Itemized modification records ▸
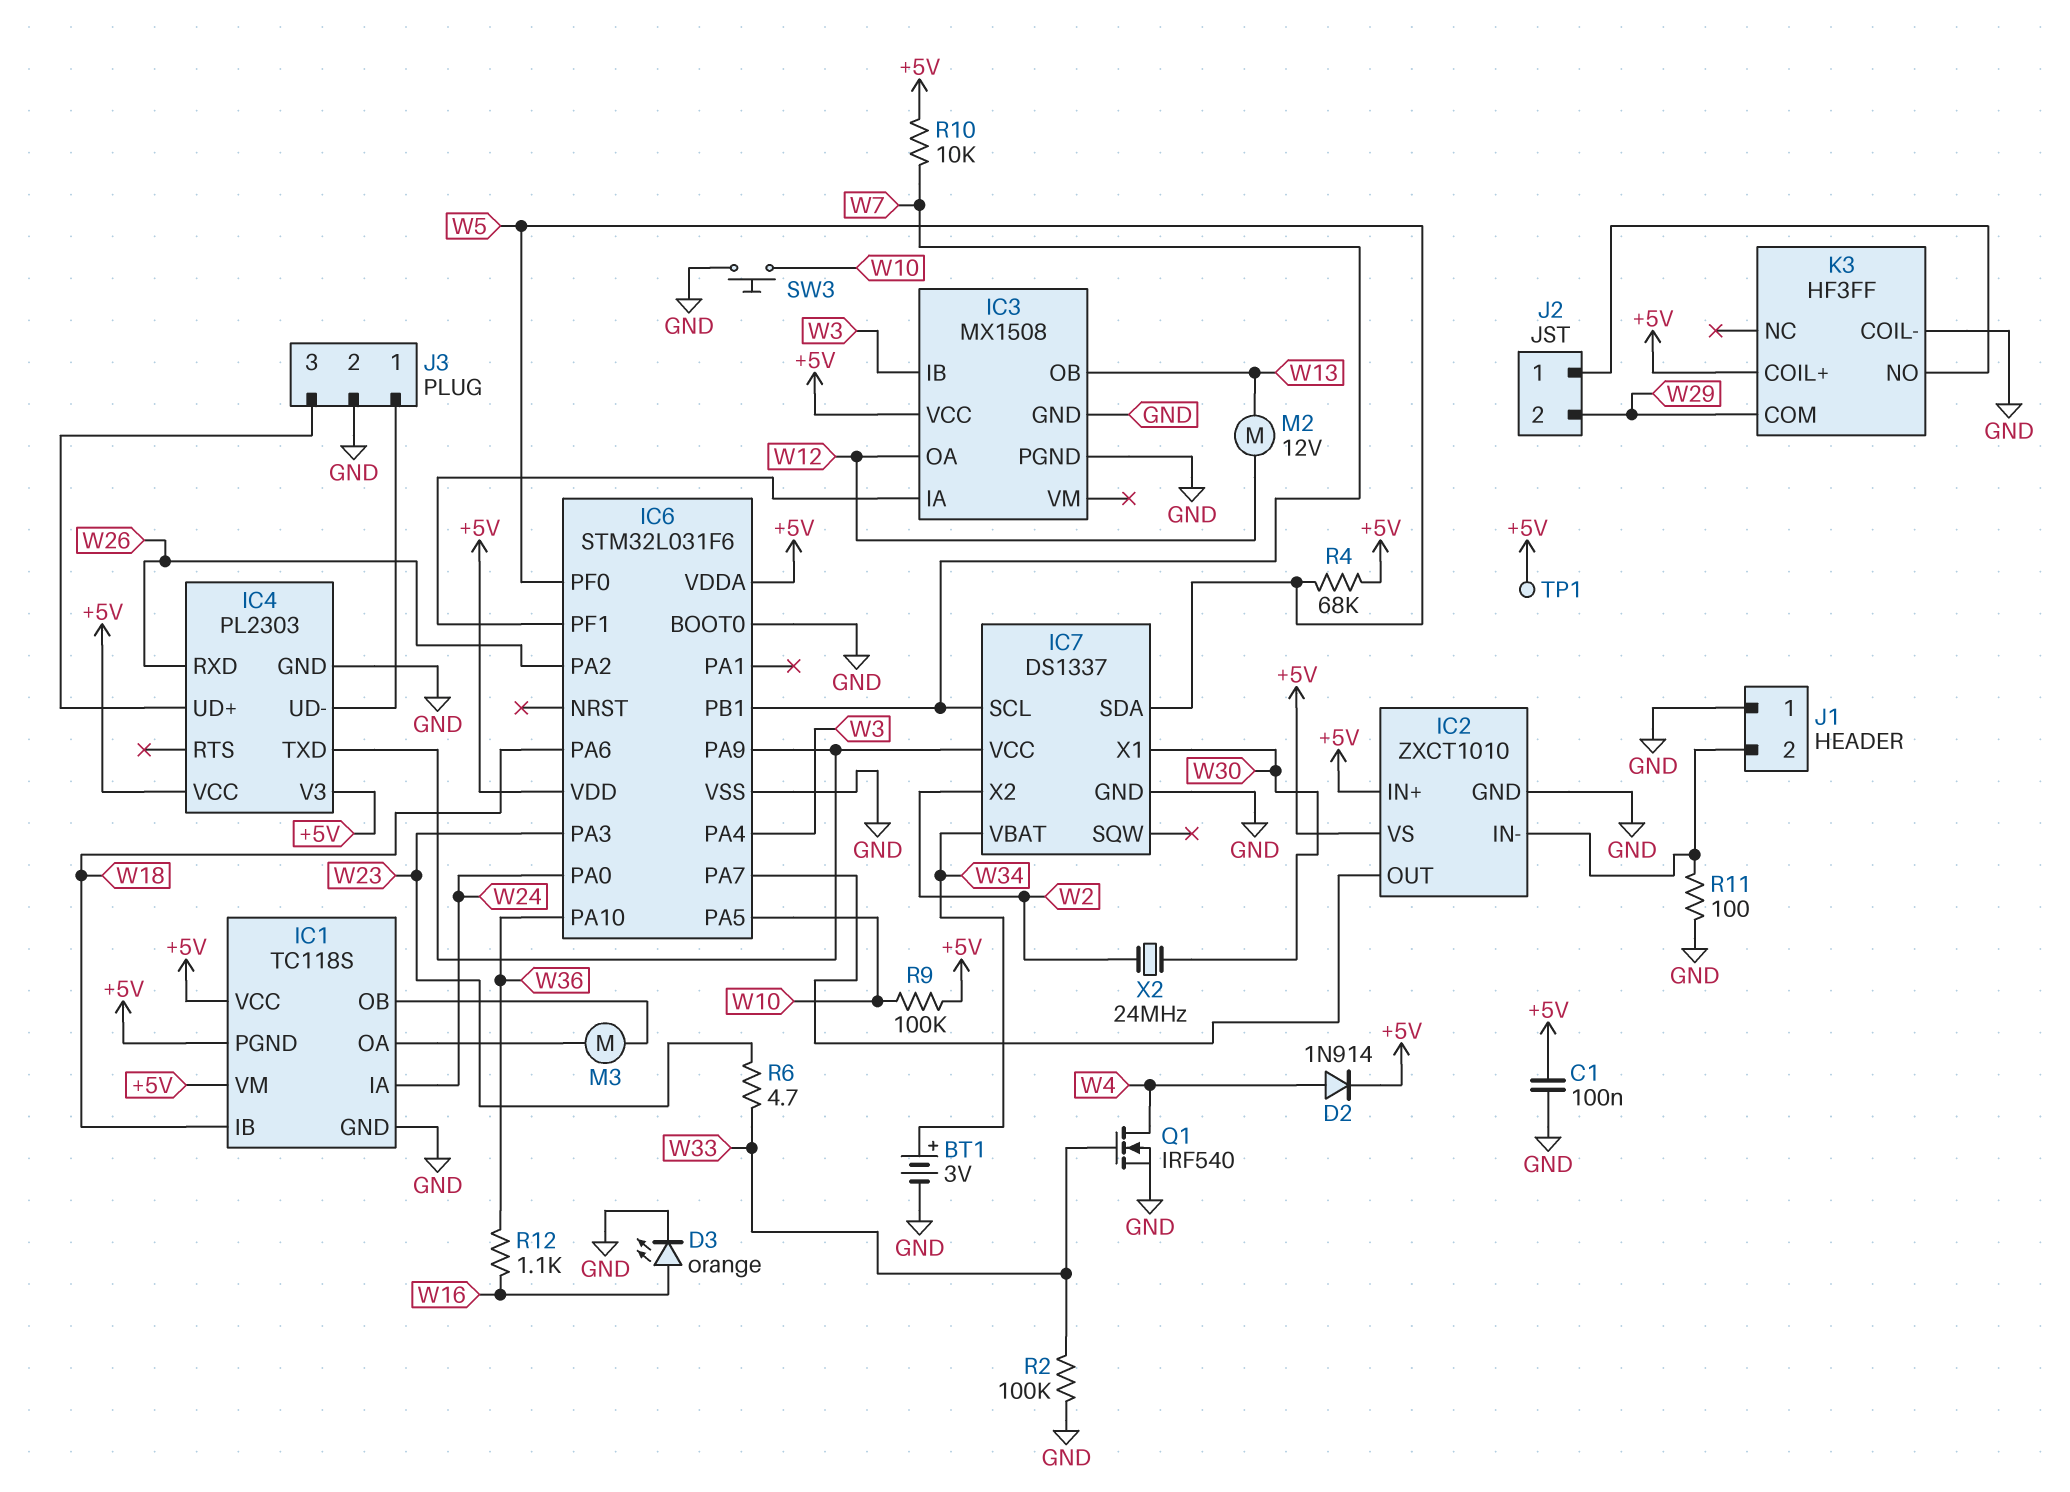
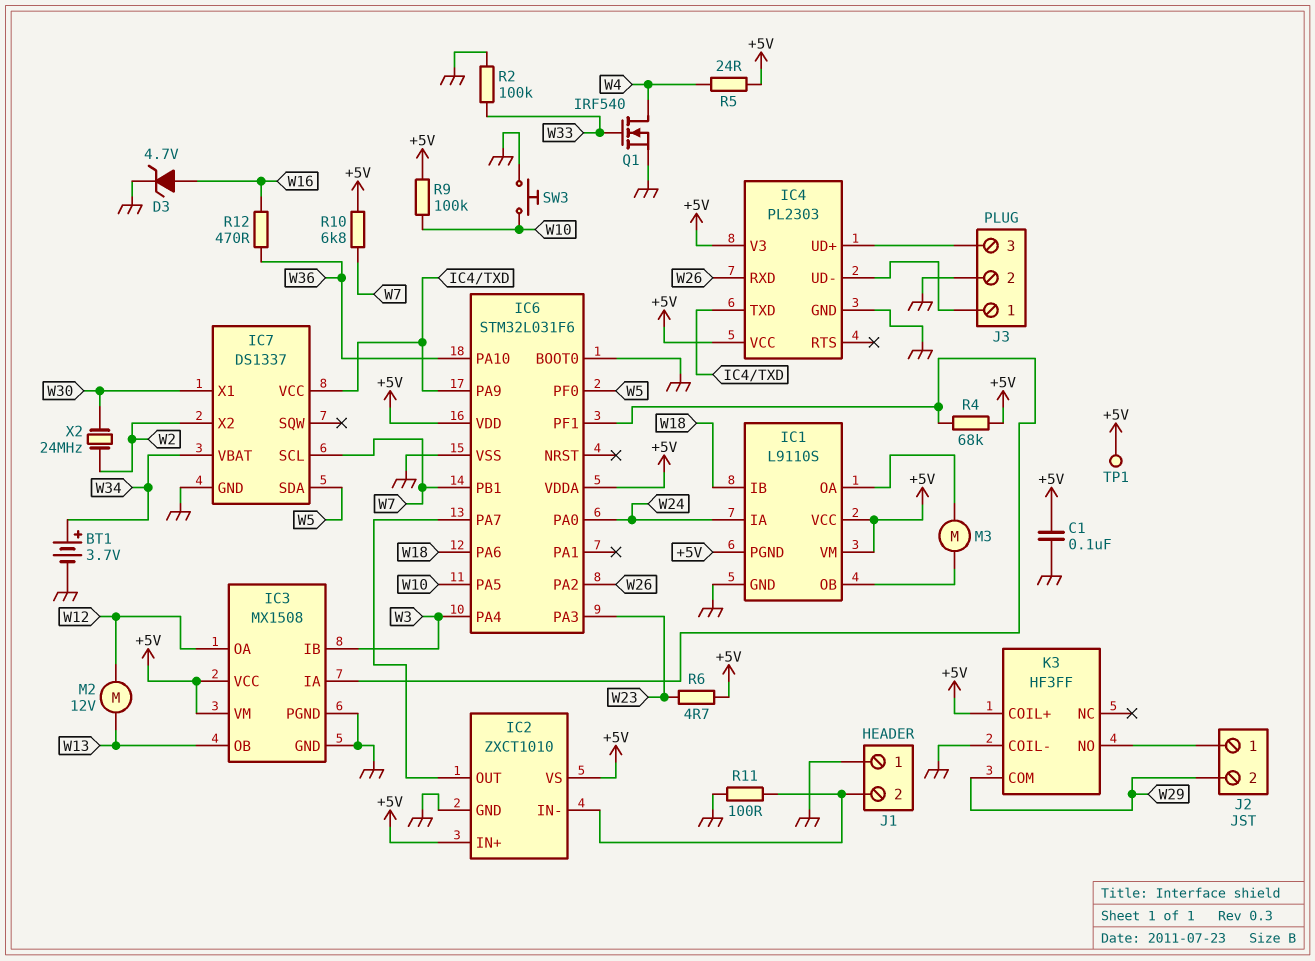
BT1: 3V (plus W34, minus GND) -> 3.7V (plus W34, minus GND)
D2: diode 1N914 (A W4, K +5V) -> none
D3: LED orange (A W16, K GND) -> zener 4.7V (A W16, K GND)
IC1: TC118S -> L9110S
IC3 pin VM: none -> +5V
R4: 68k (+5V, W5) -> 68k (+5V, IC3/IA)
R5: none -> 24 (+5V, W4)
R6: 4.7 (W23, W33) -> 4.7 (+5V, W23)
R10: 10k (+5V, W7) -> 6.8k (+5V, W7)
R12: 1.1k (W16, W36) -> 470 (W16, W36)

PROBLEM TO WORK ON ▸
Give again the closing portion of the entries, from the line with "R4: 68k (+5V, W5) -> 68k (+5V, IC3/IA)" through the last line. Keep it exact and add nothing.

TASK RESPONSE ▸
R4: 68k (+5V, W5) -> 68k (+5V, IC3/IA)
R5: none -> 24 (+5V, W4)
R6: 4.7 (W23, W33) -> 4.7 (+5V, W23)
R10: 10k (+5V, W7) -> 6.8k (+5V, W7)
R12: 1.1k (W16, W36) -> 470 (W16, W36)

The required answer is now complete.